Dataset items:
--- START ---

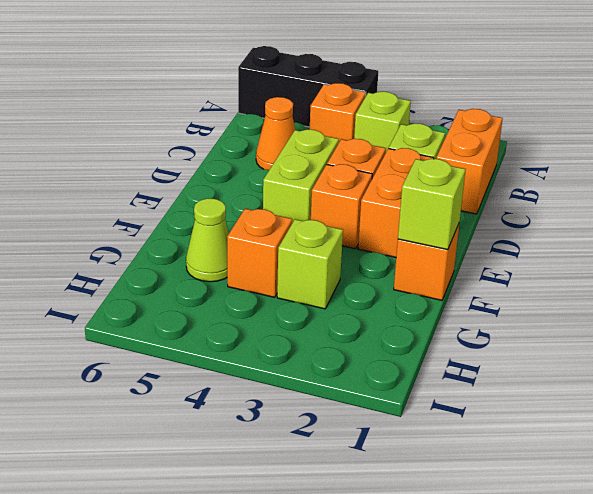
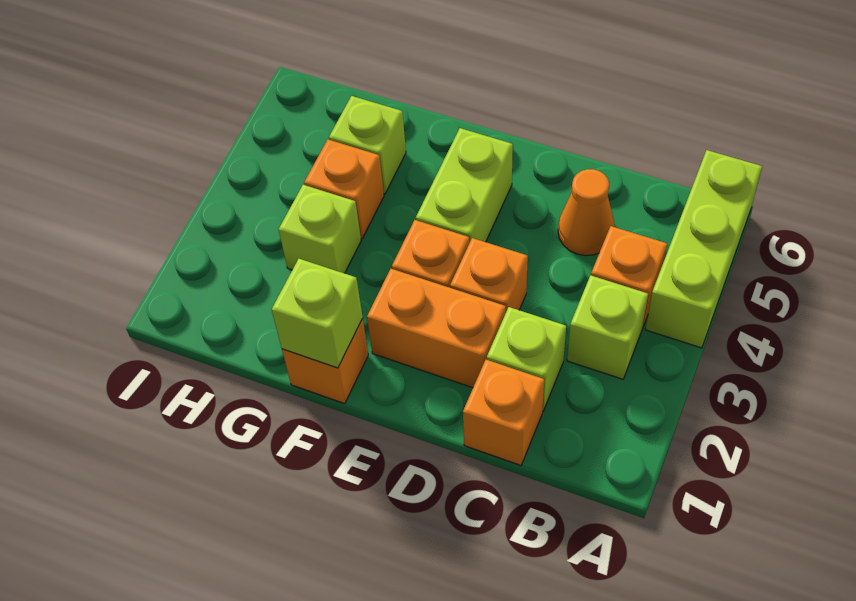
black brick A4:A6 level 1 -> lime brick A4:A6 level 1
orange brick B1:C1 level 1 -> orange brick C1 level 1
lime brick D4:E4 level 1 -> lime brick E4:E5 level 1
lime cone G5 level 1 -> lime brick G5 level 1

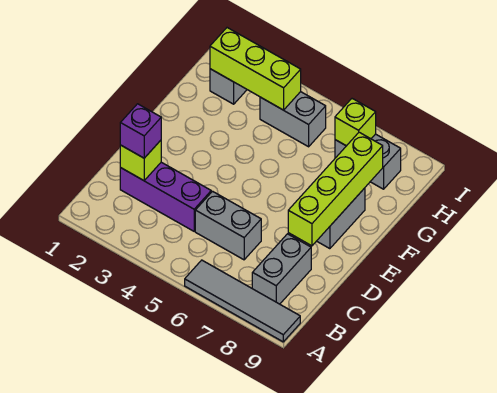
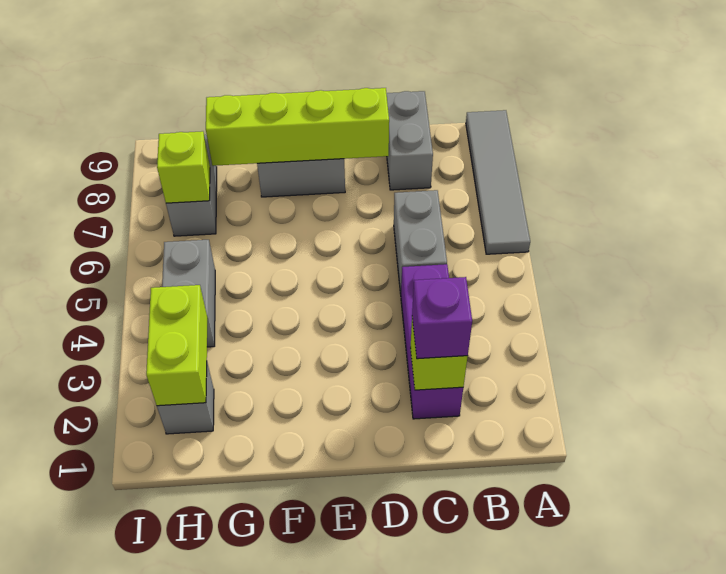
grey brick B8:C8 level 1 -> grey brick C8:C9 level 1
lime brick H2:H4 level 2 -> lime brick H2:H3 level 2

--- END ---

WHAT TO DO:
All lines above that hold the string "lime" should be copied.

ANSWER AREA:
black brick A4:A6 level 1 -> lime brick A4:A6 level 1
lime brick D4:E4 level 1 -> lime brick E4:E5 level 1
lime cone G5 level 1 -> lime brick G5 level 1
lime brick H2:H4 level 2 -> lime brick H2:H3 level 2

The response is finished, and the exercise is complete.